- _Instructions for the task_:
The expected output is exactly the lines below, starting at the line with "C211: 15uF (0V, n2) -> none" and ending at the line with "R220: 1.1k (n16, n17) -> 1.1k (n15, n16)", both included; no other line belongs in it.

- _Supplied data_:
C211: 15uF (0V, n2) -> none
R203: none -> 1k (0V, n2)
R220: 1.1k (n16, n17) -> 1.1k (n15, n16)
* * *
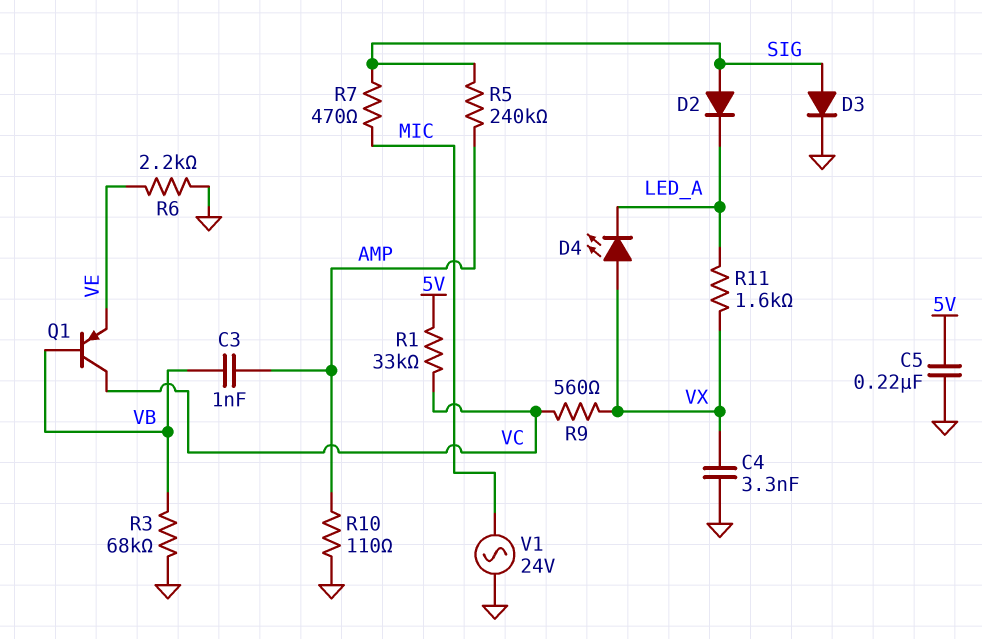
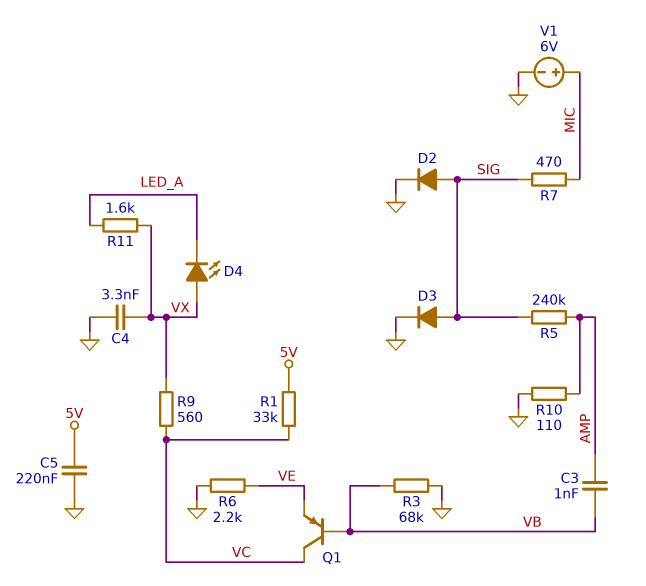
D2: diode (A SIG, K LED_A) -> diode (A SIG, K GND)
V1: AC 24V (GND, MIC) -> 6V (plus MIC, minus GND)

- _Solved problem_:
C211: 15uF (0V, n2) -> none
R203: none -> 1k (0V, n2)
R220: 1.1k (n16, n17) -> 1.1k (n15, n16)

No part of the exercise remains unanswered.